Exercise goal –
How many lines in the data below contain the string "mark"? Reply with the number alone.

□ □ □ □

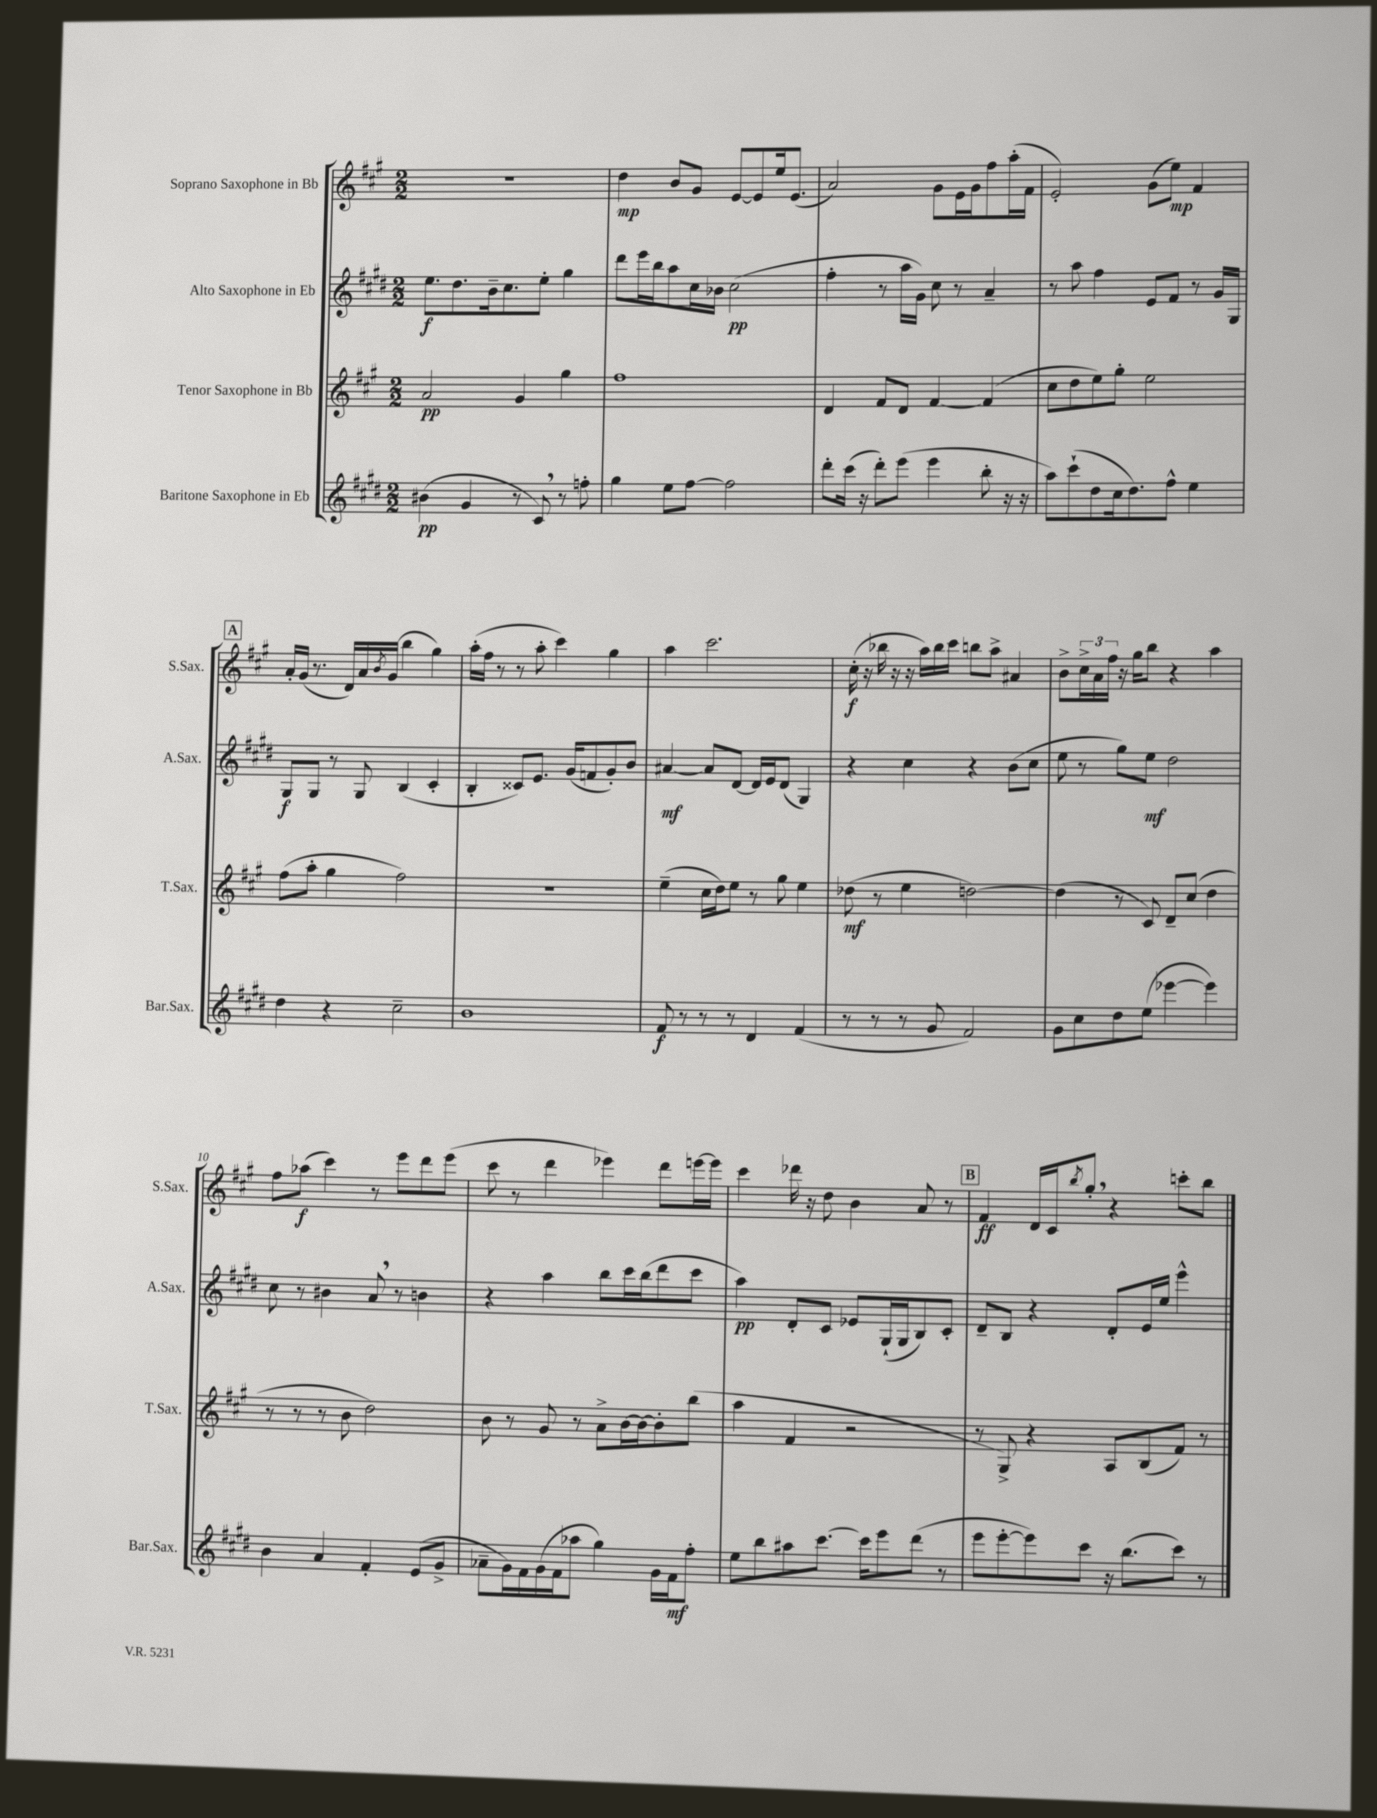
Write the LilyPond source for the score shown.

<<
\new StaffGroup <<
\new Staff = "s0" \with { instrumentName = "Soprano Saxophone in Bb" shortInstrumentName = "S.Sax." } {
    \clef treble \key a \major \numericTimeSignature \time 2/2
    r1 |
    d''4\mp b'8 gis'8 e'8~ e'8 e''16 e'8.( |
    a'2) gis'8 e'16 gis'16 fis''8 a''16-.( fis'16 |
    e'2-.) gis'8( e''8\mp) fis'4 |
    \mark \markup { \box "A" } a'16-. gis'16( r8. d'16) a'16 \acciaccatura { b'8 } gis'16( b''4 gis''4) |
    a''16-.( fis''16 r8 r8 a''8-. cis'''4) gis''4 |
    a''4 cis'''2. |
    cis''16-.\f( r16 bes''16 r16 r16 a''16) bes''16 cis'''16 b''8 a''8-> ais'4 |
    b'8-> \tuplet 3/2 { cis''16-> a'16 fis''16 } r16 gis''16 b''8 r4 a''4 |
    fis''8 aes''8\f( cis'''4) r8 e'''8 d'''8 e'''8( |
    cis'''8 r8 d'''4 ees'''4) d'''8 e'''16~ e'''16 |
    cis'''4 des'''16 r16 d''8 b'4 a'8 r8 |
    \mark \markup { \box "B" } fis'4\ff d'16 cis'16 \acciaccatura { b''8 } gis''8-. \breathe r4 c'''8-. b''8 \bar "|." |
}
\new Staff = "s1" \with { instrumentName = "Alto Saxophone in Eb" shortInstrumentName = "A.Sax." } {
    \clef treble \key e \major \numericTimeSignature \time 2/2
    e''8.\f dis''8. b'16-- cis''8. e''8-. gis''4 |
    dis'''8 e'''16 b''16 a''8 cis''16 bes'16 cis''2\pp( |
    fis''4-. r8 a''16 gis'16) cis''8 r8 a'4-- |
    r8 a''8 fis''4 e'8 fis'8 r8 gis'16 gis16 |
    \mark \markup { \box "A" } gis8\f gis8 r8 gis8 b4( cis'4-. |
    b4-. cisis'8) e'8. gis'16( f'8 gis'8-.) b'8 |
    ais'4~\mf ais'8 dis'8~ dis'16 e'16 dis'8( gis4) |
    r4 cis''4 r4 b'8( cis''8 |
    e''8 r8 gis''8) e''8\mf dis''2 |
    cis''8 r8 bis'4 a'8 \breathe r8 b'4 |
    r4 a''4 b''8 cis'''16 b''16( dis'''8 cis'''8 |
    a''4\pp) dis'8-. cis'8 ees'8 gis16-!( gis16 b8) cis'8-. |
    \mark \markup { \box "B" } dis'8-- b8 r4 dis'8-. e'16 e''16 e'''4-^ \bar "|." |
}
\new Staff = "s2" \with { instrumentName = "Tenor Saxophone in Bb" shortInstrumentName = "T.Sax." } {
    \clef treble \key a \major \numericTimeSignature \time 2/2
    a'2\pp gis'4 gis''4 |
    fis''1 |
    d'4 fis'8 d'8 fis'4~ fis'4( |
    cis''8 d''8 e''8) gis''8-. e''2 |
    \mark \markup { \box "A" } fis''8( a''8-. gis''4 fis''2) |
    r1 |
    e''4--( cis''16 d''16) e''8 r8 gis''8 e''4 |
    des''8\mf( r8 e''4 d''2~) |
    d''4( r8 cis'8) d'8-- cis''8( d''4 |
    r8 r8 r8 b'8 d''2) |
    b'8 r8 gis'8 r8 a'8-> b'16~ b'16~ b'8-. b''8( |
    a''4 fis'4 r2 |
    \mark \markup { \box "B" } r8 gis8->) r4 a8 b8( fis'8) r8 \bar "|." |
}
\new Staff = "s3" \with { instrumentName = "Baritone Saxophone in Eb" shortInstrumentName = "Bar.Sax." } {
    \clef treble \key e \major \numericTimeSignature \time 2/2
    bis'4\pp( gis'4 r8 cis'8) \breathe r8 f''8-. |
    gis''4 e''8 fis''8~ fis''2 |
    dis'''8-. cis'''16( r16 dis'''8-.) e'''8( e'''4 b''8-. r16 r16 |
    a''8) cis'''8-!( dis''8 cis''16 dis''8.) fis''8-^ e''4 |
    \mark \markup { \box "A" } dis''4 r4 cis''2-- |
    b'1 |
    fis'8\f r8 r8 r8 dis'4 fis'4( |
    r8 r8 r8 gis'8 fis'2) |
    gis'8 cis''8 dis''8 e''8( ees'''4~ ees'''4) |
    b'4 a'4 fis'4-. e'8( gis'8-> |
    aes'8-- gis'16) fis'16 gis'16( fis'16 aes''8 gis''4) gis'16 fis'16\mf fis''8-. |
    e''8 b''8 ais''8 cis'''8.~ cis'''16 e'''8 dis'''8( r8 |
    \mark \markup { \box "B" } e'''8 e'''8~-. e'''8) cis'''8 r16 b''8.( cis'''8) r8 \bar "|." |
}
>>
>>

□ □ □ □

Expected output –
8